#### Task description
The lines you need are those holding the word "yellow"; pull them from the material.

#### Extracted material
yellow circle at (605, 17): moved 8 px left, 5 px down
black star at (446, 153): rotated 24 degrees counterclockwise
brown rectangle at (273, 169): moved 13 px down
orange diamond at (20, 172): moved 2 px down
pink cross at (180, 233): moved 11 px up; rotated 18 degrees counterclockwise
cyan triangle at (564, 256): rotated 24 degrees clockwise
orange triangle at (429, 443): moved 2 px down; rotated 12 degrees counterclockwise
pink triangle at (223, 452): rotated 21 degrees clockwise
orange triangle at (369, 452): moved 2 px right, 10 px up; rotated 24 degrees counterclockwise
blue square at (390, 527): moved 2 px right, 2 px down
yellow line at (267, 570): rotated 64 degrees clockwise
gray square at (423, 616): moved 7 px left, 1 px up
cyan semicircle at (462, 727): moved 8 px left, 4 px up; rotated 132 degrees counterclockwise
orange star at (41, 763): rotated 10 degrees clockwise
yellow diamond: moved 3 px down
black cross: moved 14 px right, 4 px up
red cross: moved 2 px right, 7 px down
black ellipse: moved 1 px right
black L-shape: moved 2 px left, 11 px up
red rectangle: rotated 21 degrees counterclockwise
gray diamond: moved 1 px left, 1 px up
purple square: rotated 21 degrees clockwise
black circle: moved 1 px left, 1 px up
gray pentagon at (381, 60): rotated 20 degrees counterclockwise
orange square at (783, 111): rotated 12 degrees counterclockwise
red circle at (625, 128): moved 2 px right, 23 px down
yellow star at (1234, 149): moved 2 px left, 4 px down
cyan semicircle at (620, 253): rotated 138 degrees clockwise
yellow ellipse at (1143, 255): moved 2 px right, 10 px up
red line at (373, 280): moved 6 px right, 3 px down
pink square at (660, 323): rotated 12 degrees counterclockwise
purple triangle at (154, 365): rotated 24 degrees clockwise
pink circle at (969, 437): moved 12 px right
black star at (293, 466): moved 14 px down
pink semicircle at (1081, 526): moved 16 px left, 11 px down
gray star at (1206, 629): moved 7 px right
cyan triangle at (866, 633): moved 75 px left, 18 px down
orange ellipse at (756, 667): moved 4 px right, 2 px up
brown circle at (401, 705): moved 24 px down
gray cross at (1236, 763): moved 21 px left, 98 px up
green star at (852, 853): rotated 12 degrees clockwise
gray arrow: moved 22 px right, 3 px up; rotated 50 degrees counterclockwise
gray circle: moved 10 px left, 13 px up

#### Written solution
yellow circle at (605, 17): moved 8 px left, 5 px down
yellow line at (267, 570): rotated 64 degrees clockwise
yellow diamond: moved 3 px down
yellow star at (1234, 149): moved 2 px left, 4 px down
yellow ellipse at (1143, 255): moved 2 px right, 10 px up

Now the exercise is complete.